[データ一覧]
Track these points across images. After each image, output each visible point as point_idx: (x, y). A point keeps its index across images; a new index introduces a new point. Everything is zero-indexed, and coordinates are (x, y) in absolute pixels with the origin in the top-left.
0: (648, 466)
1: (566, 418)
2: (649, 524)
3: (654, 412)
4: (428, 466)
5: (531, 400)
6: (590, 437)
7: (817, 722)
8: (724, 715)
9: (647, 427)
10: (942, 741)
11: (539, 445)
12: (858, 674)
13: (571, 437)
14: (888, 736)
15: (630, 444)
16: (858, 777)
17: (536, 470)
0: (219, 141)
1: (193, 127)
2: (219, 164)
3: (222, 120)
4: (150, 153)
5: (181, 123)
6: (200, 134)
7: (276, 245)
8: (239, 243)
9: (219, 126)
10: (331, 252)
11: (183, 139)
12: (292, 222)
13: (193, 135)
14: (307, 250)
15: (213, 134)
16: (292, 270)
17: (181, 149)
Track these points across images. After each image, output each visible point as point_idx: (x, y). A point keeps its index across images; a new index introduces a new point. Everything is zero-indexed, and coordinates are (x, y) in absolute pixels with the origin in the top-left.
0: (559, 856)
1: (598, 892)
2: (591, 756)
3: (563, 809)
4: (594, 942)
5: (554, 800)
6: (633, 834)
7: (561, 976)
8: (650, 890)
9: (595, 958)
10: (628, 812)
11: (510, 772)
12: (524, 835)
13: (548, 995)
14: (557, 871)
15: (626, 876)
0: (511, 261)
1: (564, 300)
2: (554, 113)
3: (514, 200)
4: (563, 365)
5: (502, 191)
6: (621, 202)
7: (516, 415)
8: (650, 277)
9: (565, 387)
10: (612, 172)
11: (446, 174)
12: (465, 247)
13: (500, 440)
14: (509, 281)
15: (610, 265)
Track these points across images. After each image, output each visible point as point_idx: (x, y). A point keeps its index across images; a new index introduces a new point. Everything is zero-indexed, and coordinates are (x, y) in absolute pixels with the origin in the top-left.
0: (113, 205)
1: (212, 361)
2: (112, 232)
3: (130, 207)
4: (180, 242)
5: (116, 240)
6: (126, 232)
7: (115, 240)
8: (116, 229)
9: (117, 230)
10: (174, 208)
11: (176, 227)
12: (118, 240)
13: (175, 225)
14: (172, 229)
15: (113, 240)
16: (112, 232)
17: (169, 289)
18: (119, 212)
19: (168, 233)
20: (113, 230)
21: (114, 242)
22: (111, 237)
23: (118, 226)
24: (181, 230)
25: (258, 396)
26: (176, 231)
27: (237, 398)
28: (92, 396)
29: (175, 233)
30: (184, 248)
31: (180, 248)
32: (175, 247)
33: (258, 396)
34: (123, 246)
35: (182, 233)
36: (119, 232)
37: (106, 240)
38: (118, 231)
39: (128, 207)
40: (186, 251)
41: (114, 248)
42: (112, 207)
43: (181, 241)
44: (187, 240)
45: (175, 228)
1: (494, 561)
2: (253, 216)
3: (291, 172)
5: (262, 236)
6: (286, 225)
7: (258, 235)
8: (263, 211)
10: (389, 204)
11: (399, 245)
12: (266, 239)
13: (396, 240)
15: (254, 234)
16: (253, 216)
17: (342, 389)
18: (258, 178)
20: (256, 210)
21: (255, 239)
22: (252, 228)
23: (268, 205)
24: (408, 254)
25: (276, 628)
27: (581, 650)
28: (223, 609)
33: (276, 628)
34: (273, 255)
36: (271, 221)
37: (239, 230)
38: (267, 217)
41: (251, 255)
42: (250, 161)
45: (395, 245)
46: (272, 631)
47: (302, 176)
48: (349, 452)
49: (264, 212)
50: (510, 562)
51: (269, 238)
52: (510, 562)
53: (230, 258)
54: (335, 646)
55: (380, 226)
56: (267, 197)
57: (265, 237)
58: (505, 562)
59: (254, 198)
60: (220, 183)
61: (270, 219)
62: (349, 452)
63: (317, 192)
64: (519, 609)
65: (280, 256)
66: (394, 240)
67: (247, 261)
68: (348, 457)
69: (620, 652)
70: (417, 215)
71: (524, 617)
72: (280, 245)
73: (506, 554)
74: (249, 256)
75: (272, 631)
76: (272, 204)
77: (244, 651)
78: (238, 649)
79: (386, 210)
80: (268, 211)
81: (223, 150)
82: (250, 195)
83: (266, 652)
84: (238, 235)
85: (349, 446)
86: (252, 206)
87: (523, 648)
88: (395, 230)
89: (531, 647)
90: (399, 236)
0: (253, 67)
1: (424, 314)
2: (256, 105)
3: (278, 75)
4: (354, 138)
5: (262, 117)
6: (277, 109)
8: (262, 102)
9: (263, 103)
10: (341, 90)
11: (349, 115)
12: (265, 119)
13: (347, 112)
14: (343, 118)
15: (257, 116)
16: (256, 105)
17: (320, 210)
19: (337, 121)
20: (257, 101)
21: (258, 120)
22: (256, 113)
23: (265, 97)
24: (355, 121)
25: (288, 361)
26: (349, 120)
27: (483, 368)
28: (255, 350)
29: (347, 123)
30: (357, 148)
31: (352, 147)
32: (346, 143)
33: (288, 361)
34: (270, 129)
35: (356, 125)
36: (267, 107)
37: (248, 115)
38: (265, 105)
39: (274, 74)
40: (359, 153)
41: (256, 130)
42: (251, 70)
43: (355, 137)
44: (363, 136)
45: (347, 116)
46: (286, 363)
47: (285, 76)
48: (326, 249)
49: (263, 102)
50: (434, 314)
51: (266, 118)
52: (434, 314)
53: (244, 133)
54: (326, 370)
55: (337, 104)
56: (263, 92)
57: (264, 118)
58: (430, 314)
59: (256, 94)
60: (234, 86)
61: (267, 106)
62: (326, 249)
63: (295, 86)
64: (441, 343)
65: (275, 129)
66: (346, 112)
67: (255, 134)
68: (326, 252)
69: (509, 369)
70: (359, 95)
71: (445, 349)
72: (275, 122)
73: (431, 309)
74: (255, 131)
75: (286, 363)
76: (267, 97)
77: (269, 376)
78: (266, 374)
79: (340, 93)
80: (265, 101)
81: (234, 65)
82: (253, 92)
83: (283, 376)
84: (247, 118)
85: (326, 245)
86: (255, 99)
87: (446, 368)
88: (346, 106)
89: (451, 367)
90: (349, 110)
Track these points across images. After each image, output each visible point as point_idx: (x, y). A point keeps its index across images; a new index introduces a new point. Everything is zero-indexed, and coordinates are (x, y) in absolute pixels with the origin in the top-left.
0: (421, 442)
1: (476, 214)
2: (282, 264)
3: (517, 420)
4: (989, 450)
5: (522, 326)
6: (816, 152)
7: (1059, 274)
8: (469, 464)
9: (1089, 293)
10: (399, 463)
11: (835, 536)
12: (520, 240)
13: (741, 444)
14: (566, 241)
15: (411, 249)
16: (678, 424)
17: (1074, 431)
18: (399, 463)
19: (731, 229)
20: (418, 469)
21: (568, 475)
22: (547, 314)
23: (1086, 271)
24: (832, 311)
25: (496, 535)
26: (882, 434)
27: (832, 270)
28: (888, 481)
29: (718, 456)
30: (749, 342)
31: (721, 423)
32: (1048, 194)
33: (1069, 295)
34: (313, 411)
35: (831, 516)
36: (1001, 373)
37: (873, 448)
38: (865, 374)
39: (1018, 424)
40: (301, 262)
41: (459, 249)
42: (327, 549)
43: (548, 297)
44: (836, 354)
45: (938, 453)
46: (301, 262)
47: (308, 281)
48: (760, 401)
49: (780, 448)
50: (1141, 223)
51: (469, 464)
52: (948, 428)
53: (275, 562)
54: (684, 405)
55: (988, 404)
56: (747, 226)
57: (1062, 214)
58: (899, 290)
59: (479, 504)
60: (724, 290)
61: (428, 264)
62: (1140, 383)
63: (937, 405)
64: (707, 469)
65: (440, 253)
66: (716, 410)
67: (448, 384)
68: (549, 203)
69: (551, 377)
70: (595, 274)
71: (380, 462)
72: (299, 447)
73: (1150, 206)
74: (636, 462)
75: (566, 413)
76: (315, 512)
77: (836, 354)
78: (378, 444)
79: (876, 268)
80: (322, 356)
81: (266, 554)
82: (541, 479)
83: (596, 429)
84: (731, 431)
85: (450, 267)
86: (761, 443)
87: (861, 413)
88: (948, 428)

課題の指示: 項目の先頭から「15: (610, 265)」を含む行までを、両端の行も含めて書き直し、その中の「top-left」を「upper-left」に変えてください。それ以外の部分は変えないでください。

模範解答:
Track these points across images. After each image, output each visible point as point_idx: (x, y). A point keeps its index across images; a new index introduces a new point. Everything is zero-indexed, and coordinates are (x, y) in absolute pixels with the origin in the upper-left.
0: (648, 466)
1: (566, 418)
2: (649, 524)
3: (654, 412)
4: (428, 466)
5: (531, 400)
6: (590, 437)
7: (817, 722)
8: (724, 715)
9: (647, 427)
10: (942, 741)
11: (539, 445)
12: (858, 674)
13: (571, 437)
14: (888, 736)
15: (630, 444)
16: (858, 777)
17: (536, 470)
0: (219, 141)
1: (193, 127)
2: (219, 164)
3: (222, 120)
4: (150, 153)
5: (181, 123)
6: (200, 134)
7: (276, 245)
8: (239, 243)
9: (219, 126)
10: (331, 252)
11: (183, 139)
12: (292, 222)
13: (193, 135)
14: (307, 250)
15: (213, 134)
16: (292, 270)
17: (181, 149)
Track these points across images. After each image, output each visible point as point_idx: (x, y). A point keeps its index across images; a new index introduces a new point. Everything is zero-indexed, and coordinates are (x, y) in absolute pixels with the origin in the upper-left.
0: (559, 856)
1: (598, 892)
2: (591, 756)
3: (563, 809)
4: (594, 942)
5: (554, 800)
6: (633, 834)
7: (561, 976)
8: (650, 890)
9: (595, 958)
10: (628, 812)
11: (510, 772)
12: (524, 835)
13: (548, 995)
14: (557, 871)
15: (626, 876)
0: (511, 261)
1: (564, 300)
2: (554, 113)
3: (514, 200)
4: (563, 365)
5: (502, 191)
6: (621, 202)
7: (516, 415)
8: (650, 277)
9: (565, 387)
10: (612, 172)
11: (446, 174)
12: (465, 247)
13: (500, 440)
14: (509, 281)
15: (610, 265)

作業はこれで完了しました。